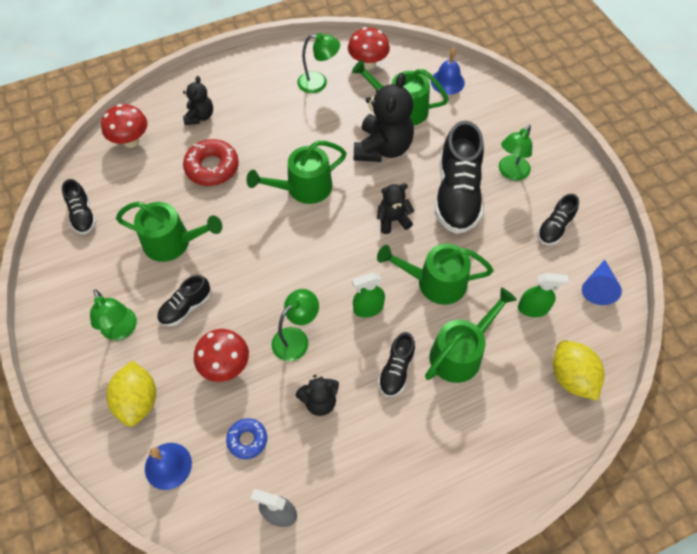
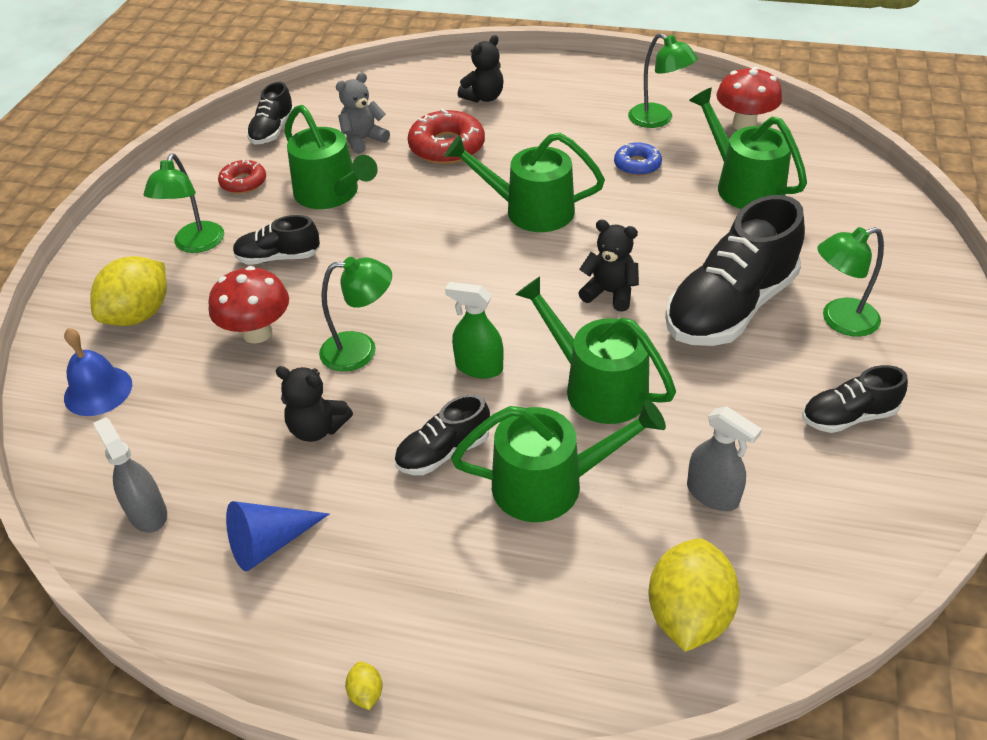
camera: 40 degrees right, 15 degrees down
(104, 266) = (243, 182): none -> red donut
(131, 141) = (388, 90): red mushroom -> none
(153, 190) = (363, 140): none -> grey teddy bear
(247, 440) = (199, 417): blue donut -> blue donut (637, 165)
(382, 148) = (674, 215): black teddy bear -> none
(447, 82) = (841, 184): blue bell -> none
(477, 518) = (366, 693): none -> yellow lemon
(533, 308) = (712, 494): green spray bottle -> grey spray bottle
(598, 287) = (851, 528): blue cone -> blue cone (269, 543)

## What the task asks
The answer must be every line of the records above that holds the word "bear".

## Finished exercise
(153, 190) = (363, 140): none -> grey teddy bear
(382, 148) = (674, 215): black teddy bear -> none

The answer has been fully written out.